Information supplied
★ ★ ★ ★ ★

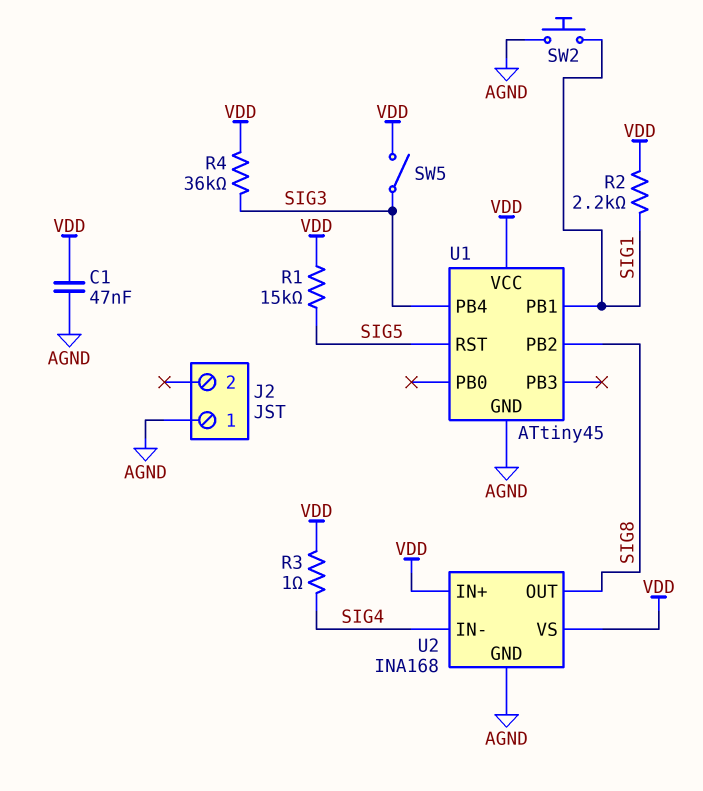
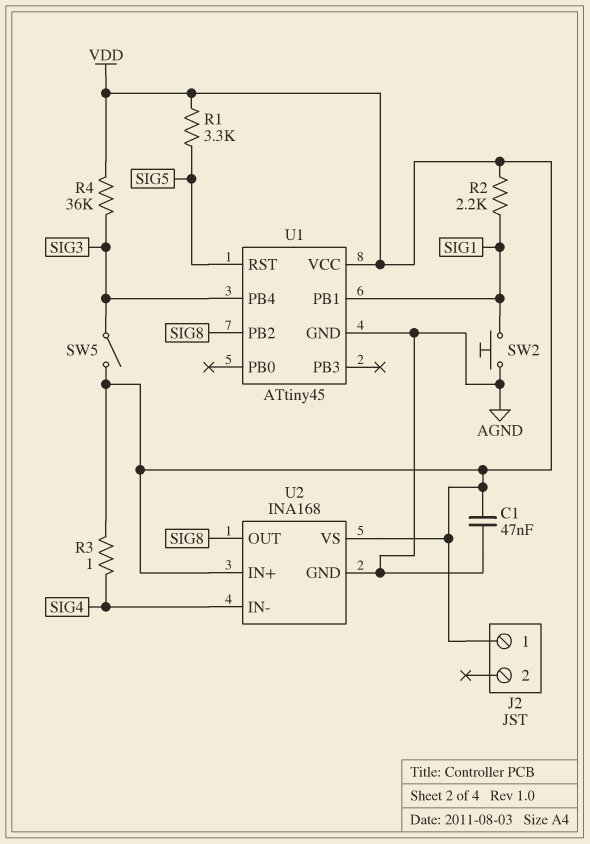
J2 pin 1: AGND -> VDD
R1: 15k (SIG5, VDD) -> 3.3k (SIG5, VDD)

★ ★ ★ ★ ★

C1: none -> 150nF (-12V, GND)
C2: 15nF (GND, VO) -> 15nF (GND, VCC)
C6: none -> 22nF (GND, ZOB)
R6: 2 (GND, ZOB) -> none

★ ★ ★ ★ ★

Leave out every line above except those from the line with "C2: 15nF (GND, VO) -> 15nF (GND, VCC)" up to and including the line with "R6: 2 (GND, ZOB) -> none", and copy those exactly.

Result for this exercise
C2: 15nF (GND, VO) -> 15nF (GND, VCC)
C6: none -> 22nF (GND, ZOB)
R6: 2 (GND, ZOB) -> none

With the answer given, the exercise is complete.